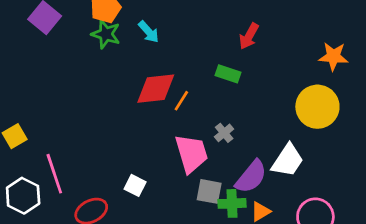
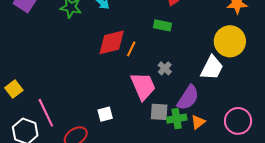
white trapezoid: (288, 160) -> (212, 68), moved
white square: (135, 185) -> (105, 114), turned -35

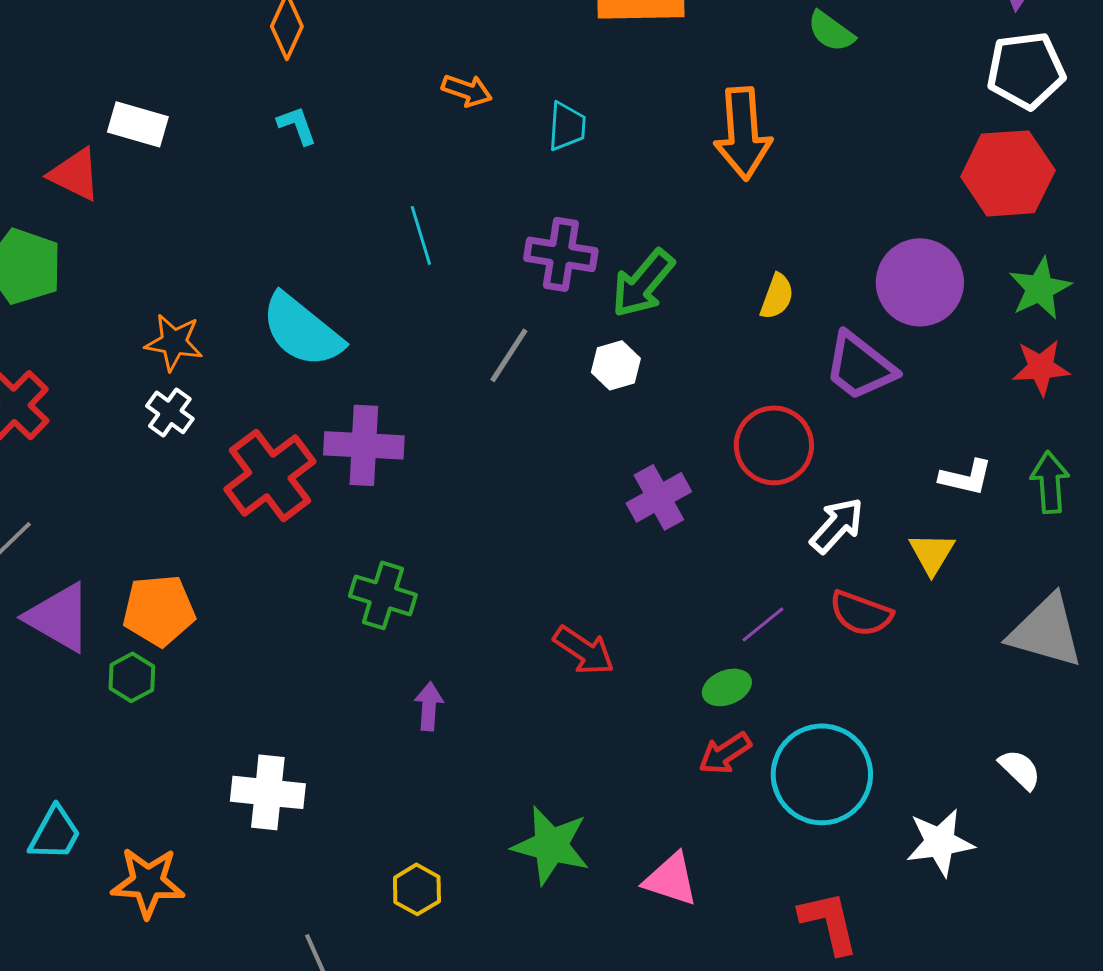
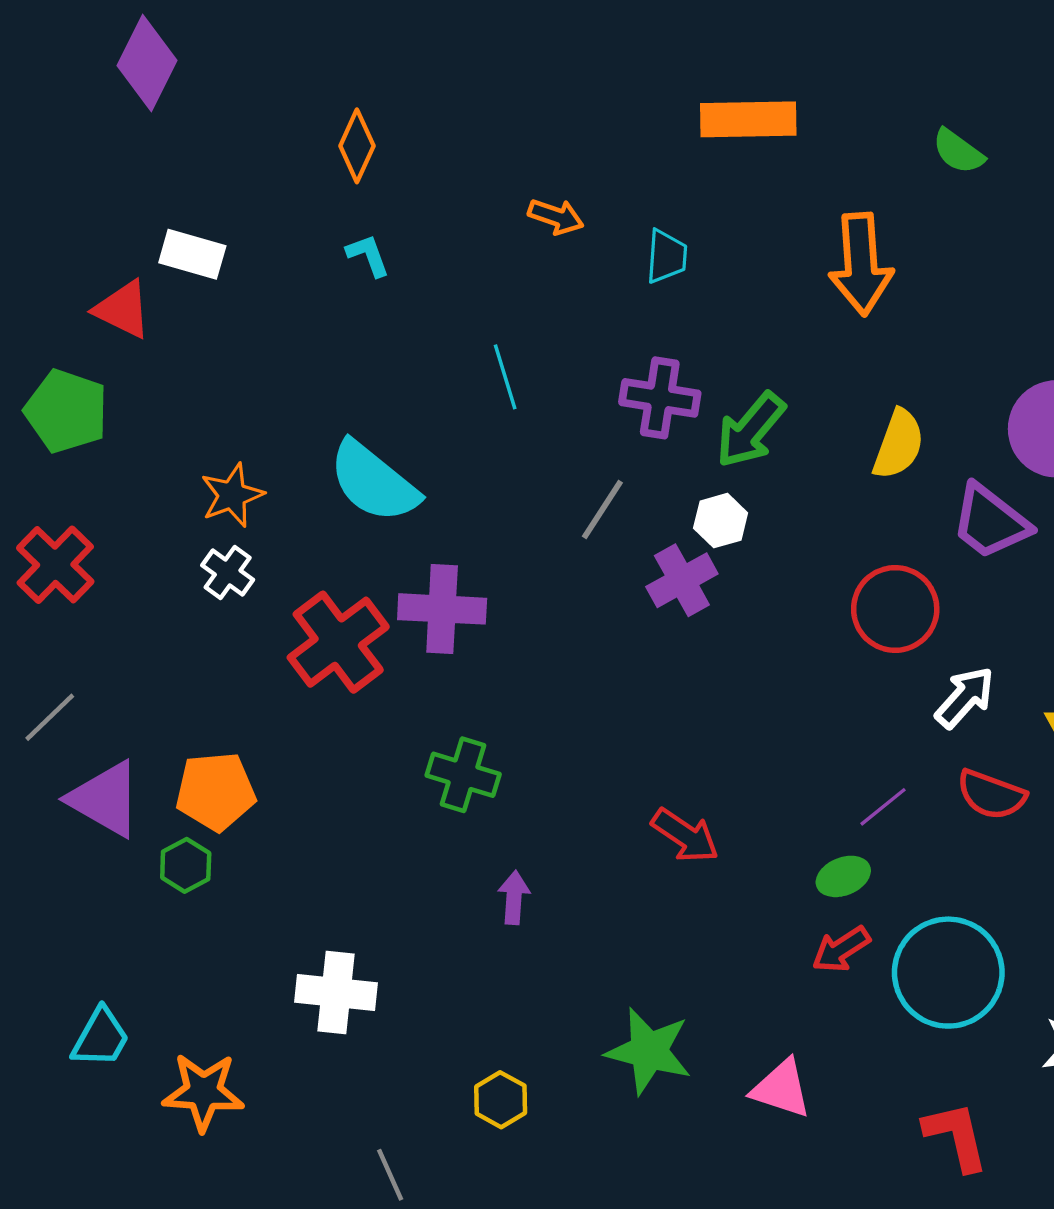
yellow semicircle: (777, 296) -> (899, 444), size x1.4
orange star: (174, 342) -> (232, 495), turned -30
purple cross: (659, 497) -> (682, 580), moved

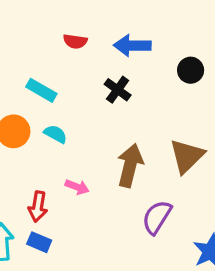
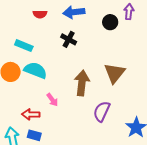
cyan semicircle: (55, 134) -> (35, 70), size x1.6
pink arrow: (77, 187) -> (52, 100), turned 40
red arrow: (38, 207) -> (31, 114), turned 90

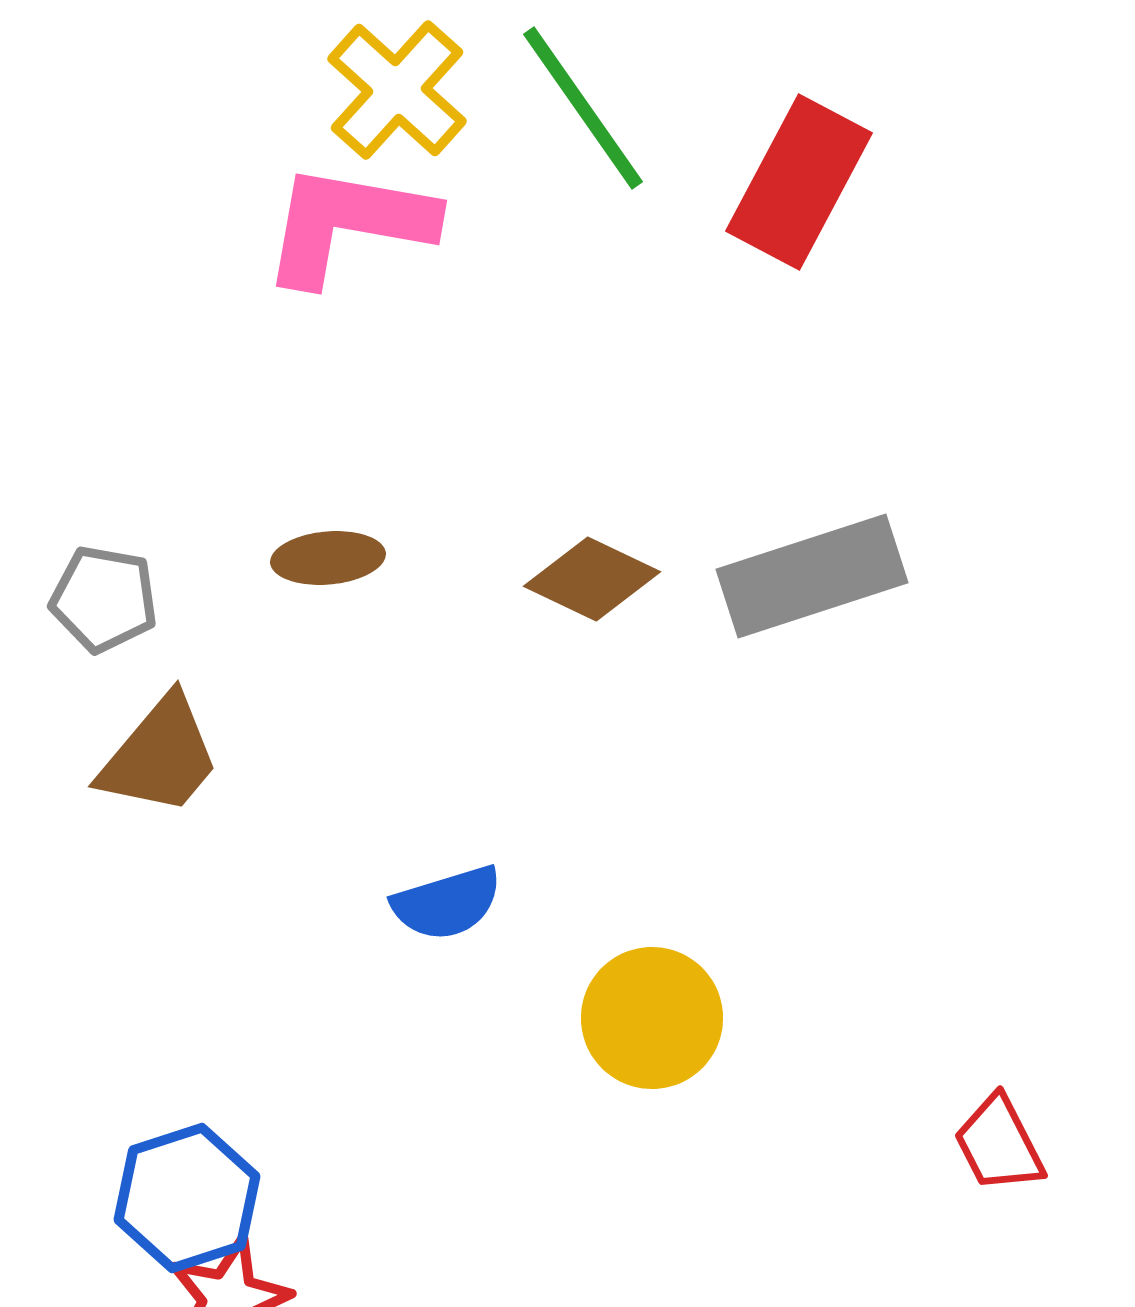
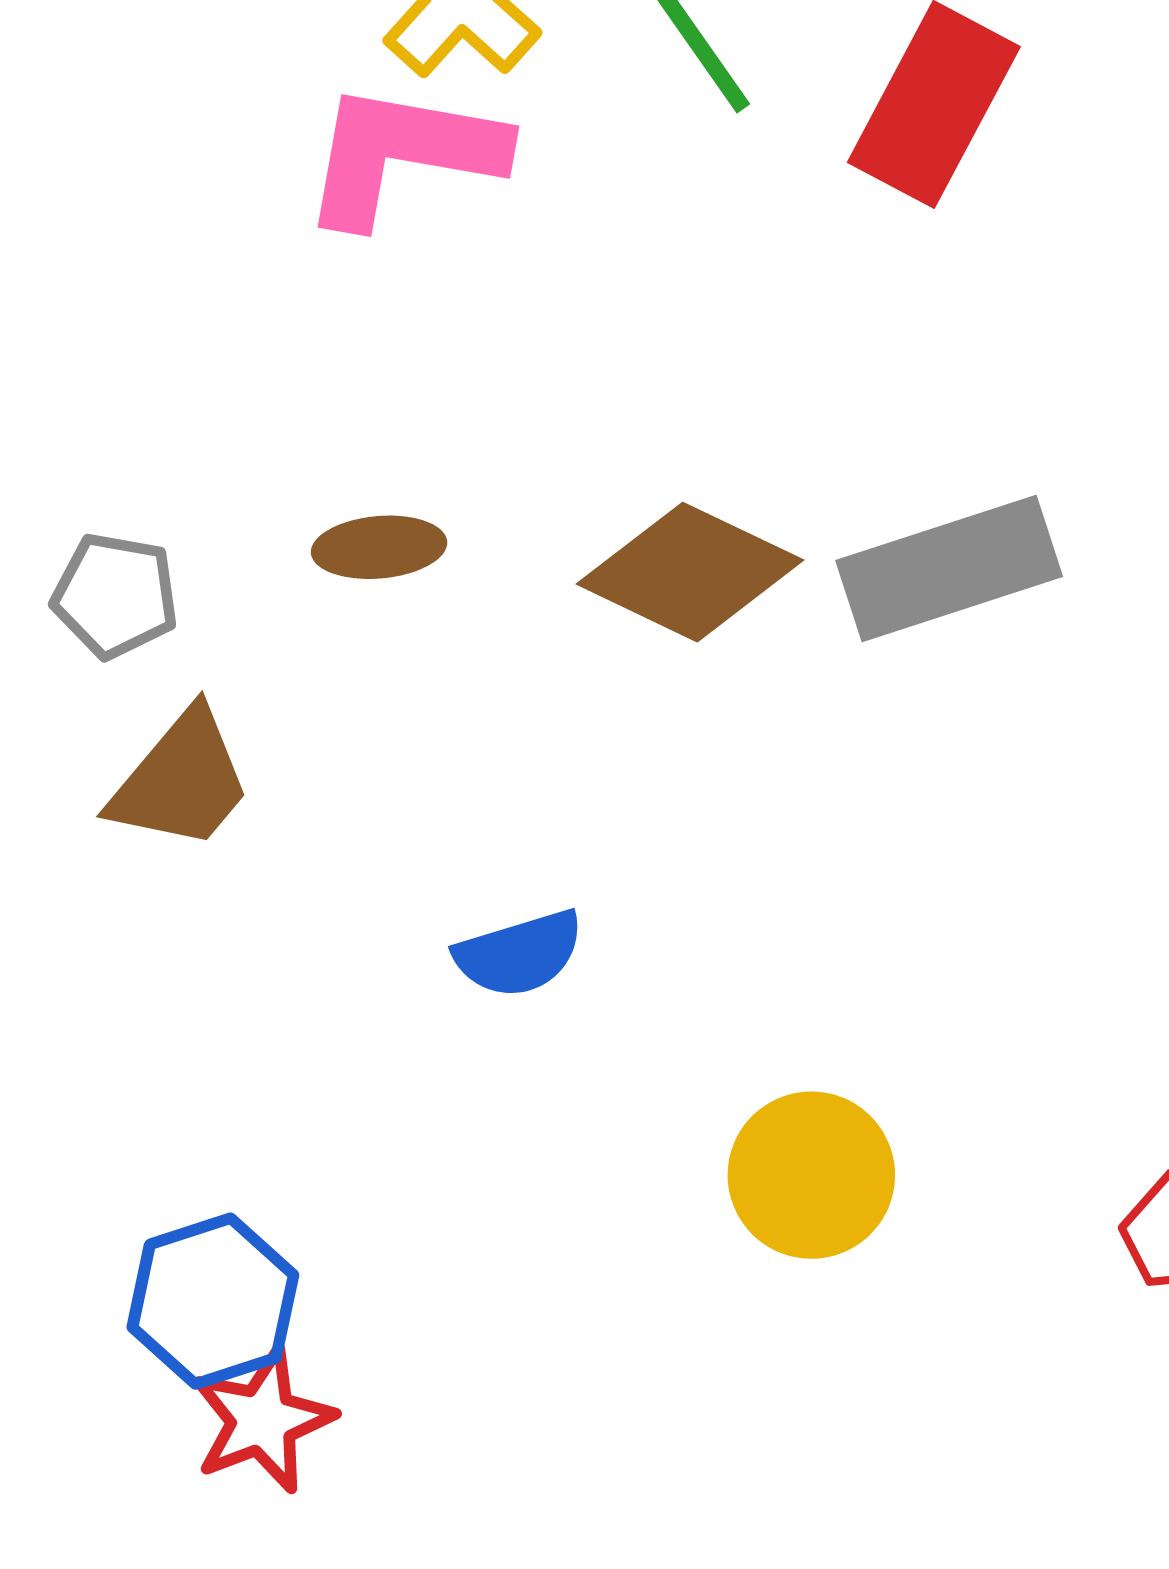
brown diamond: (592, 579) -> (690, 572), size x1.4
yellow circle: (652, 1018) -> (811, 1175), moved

++++

◆ Exercise prompt ◆
Bring together all lines in the records where the word "yellow" is found.

◆ Worked solution ◆
yellow semicircle: (777, 296) -> (899, 444), size x1.4
yellow circle: (652, 1018) -> (811, 1175), moved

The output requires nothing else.